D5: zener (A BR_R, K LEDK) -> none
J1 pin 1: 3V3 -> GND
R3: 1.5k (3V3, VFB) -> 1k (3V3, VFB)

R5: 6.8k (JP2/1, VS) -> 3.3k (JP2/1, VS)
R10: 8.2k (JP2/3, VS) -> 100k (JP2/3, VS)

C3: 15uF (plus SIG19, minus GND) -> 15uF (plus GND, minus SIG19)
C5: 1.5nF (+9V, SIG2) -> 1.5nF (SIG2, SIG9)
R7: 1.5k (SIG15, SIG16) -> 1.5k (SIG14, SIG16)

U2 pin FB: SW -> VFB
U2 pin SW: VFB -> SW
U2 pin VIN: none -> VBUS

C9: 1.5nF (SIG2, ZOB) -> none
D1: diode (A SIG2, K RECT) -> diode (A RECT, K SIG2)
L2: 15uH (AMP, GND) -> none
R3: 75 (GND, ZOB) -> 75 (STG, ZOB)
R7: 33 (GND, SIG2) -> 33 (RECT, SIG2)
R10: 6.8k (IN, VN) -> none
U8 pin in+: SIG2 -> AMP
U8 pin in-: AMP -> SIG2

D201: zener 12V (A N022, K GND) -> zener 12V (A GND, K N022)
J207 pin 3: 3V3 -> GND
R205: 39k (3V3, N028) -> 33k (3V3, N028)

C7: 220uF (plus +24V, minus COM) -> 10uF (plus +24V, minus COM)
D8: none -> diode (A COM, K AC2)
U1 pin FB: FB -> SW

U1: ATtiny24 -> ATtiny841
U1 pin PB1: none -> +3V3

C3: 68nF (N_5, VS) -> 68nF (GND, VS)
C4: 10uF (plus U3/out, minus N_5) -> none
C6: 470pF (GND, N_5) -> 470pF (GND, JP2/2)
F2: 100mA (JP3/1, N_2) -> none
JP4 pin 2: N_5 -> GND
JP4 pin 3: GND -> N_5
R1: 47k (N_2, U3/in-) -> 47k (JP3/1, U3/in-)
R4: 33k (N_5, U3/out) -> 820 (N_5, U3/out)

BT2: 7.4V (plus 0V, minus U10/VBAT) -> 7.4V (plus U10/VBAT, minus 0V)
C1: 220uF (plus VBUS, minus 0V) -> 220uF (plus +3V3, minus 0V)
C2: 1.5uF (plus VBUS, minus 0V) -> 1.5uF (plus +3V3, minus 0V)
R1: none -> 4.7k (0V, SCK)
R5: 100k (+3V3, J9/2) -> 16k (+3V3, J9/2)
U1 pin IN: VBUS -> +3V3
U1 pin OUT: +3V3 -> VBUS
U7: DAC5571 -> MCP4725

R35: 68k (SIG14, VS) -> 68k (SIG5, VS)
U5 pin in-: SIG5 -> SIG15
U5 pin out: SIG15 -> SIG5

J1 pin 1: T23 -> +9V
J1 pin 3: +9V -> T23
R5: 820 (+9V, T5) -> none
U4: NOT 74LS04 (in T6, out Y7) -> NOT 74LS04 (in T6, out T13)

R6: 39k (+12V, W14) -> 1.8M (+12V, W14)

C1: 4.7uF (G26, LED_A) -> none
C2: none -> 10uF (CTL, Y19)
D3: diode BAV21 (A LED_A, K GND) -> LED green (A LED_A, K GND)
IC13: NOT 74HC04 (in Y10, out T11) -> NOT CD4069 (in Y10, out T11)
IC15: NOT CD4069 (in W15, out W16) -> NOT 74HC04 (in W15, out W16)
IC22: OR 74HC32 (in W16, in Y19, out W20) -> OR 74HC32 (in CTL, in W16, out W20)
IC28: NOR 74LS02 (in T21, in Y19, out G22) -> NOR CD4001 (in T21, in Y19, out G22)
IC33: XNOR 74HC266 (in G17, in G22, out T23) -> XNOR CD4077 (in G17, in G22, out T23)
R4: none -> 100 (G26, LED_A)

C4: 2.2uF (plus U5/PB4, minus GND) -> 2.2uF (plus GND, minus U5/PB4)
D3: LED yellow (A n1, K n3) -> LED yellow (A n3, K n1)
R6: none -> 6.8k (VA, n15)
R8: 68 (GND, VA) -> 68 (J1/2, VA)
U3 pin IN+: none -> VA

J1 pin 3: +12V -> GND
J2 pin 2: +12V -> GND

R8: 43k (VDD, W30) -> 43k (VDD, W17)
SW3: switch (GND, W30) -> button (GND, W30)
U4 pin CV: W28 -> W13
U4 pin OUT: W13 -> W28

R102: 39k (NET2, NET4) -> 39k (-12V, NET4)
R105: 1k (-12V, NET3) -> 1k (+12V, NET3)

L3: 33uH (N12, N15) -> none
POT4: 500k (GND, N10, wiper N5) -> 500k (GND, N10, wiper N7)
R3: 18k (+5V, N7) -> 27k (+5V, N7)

★ ★ ★

Exercise description. The records shown above should be given again word for word.

Task response.
D5: zener (A BR_R, K LEDK) -> none
J1 pin 1: 3V3 -> GND
R3: 1.5k (3V3, VFB) -> 1k (3V3, VFB)

R5: 6.8k (JP2/1, VS) -> 3.3k (JP2/1, VS)
R10: 8.2k (JP2/3, VS) -> 100k (JP2/3, VS)

C3: 15uF (plus SIG19, minus GND) -> 15uF (plus GND, minus SIG19)
C5: 1.5nF (+9V, SIG2) -> 1.5nF (SIG2, SIG9)
R7: 1.5k (SIG15, SIG16) -> 1.5k (SIG14, SIG16)

U2 pin FB: SW -> VFB
U2 pin SW: VFB -> SW
U2 pin VIN: none -> VBUS

C9: 1.5nF (SIG2, ZOB) -> none
D1: diode (A SIG2, K RECT) -> diode (A RECT, K SIG2)
L2: 15uH (AMP, GND) -> none
R3: 75 (GND, ZOB) -> 75 (STG, ZOB)
R7: 33 (GND, SIG2) -> 33 (RECT, SIG2)
R10: 6.8k (IN, VN) -> none
U8 pin in+: SIG2 -> AMP
U8 pin in-: AMP -> SIG2

D201: zener 12V (A N022, K GND) -> zener 12V (A GND, K N022)
J207 pin 3: 3V3 -> GND
R205: 39k (3V3, N028) -> 33k (3V3, N028)

C7: 220uF (plus +24V, minus COM) -> 10uF (plus +24V, minus COM)
D8: none -> diode (A COM, K AC2)
U1 pin FB: FB -> SW

U1: ATtiny24 -> ATtiny841
U1 pin PB1: none -> +3V3

C3: 68nF (N_5, VS) -> 68nF (GND, VS)
C4: 10uF (plus U3/out, minus N_5) -> none
C6: 470pF (GND, N_5) -> 470pF (GND, JP2/2)
F2: 100mA (JP3/1, N_2) -> none
JP4 pin 2: N_5 -> GND
JP4 pin 3: GND -> N_5
R1: 47k (N_2, U3/in-) -> 47k (JP3/1, U3/in-)
R4: 33k (N_5, U3/out) -> 820 (N_5, U3/out)

BT2: 7.4V (plus 0V, minus U10/VBAT) -> 7.4V (plus U10/VBAT, minus 0V)
C1: 220uF (plus VBUS, minus 0V) -> 220uF (plus +3V3, minus 0V)
C2: 1.5uF (plus VBUS, minus 0V) -> 1.5uF (plus +3V3, minus 0V)
R1: none -> 4.7k (0V, SCK)
R5: 100k (+3V3, J9/2) -> 16k (+3V3, J9/2)
U1 pin IN: VBUS -> +3V3
U1 pin OUT: +3V3 -> VBUS
U7: DAC5571 -> MCP4725

R35: 68k (SIG14, VS) -> 68k (SIG5, VS)
U5 pin in-: SIG5 -> SIG15
U5 pin out: SIG15 -> SIG5

J1 pin 1: T23 -> +9V
J1 pin 3: +9V -> T23
R5: 820 (+9V, T5) -> none
U4: NOT 74LS04 (in T6, out Y7) -> NOT 74LS04 (in T6, out T13)

R6: 39k (+12V, W14) -> 1.8M (+12V, W14)

C1: 4.7uF (G26, LED_A) -> none
C2: none -> 10uF (CTL, Y19)
D3: diode BAV21 (A LED_A, K GND) -> LED green (A LED_A, K GND)
IC13: NOT 74HC04 (in Y10, out T11) -> NOT CD4069 (in Y10, out T11)
IC15: NOT CD4069 (in W15, out W16) -> NOT 74HC04 (in W15, out W16)
IC22: OR 74HC32 (in W16, in Y19, out W20) -> OR 74HC32 (in CTL, in W16, out W20)
IC28: NOR 74LS02 (in T21, in Y19, out G22) -> NOR CD4001 (in T21, in Y19, out G22)
IC33: XNOR 74HC266 (in G17, in G22, out T23) -> XNOR CD4077 (in G17, in G22, out T23)
R4: none -> 100 (G26, LED_A)

C4: 2.2uF (plus U5/PB4, minus GND) -> 2.2uF (plus GND, minus U5/PB4)
D3: LED yellow (A n1, K n3) -> LED yellow (A n3, K n1)
R6: none -> 6.8k (VA, n15)
R8: 68 (GND, VA) -> 68 (J1/2, VA)
U3 pin IN+: none -> VA

J1 pin 3: +12V -> GND
J2 pin 2: +12V -> GND

R8: 43k (VDD, W30) -> 43k (VDD, W17)
SW3: switch (GND, W30) -> button (GND, W30)
U4 pin CV: W28 -> W13
U4 pin OUT: W13 -> W28

R102: 39k (NET2, NET4) -> 39k (-12V, NET4)
R105: 1k (-12V, NET3) -> 1k (+12V, NET3)

L3: 33uH (N12, N15) -> none
POT4: 500k (GND, N10, wiper N5) -> 500k (GND, N10, wiper N7)
R3: 18k (+5V, N7) -> 27k (+5V, N7)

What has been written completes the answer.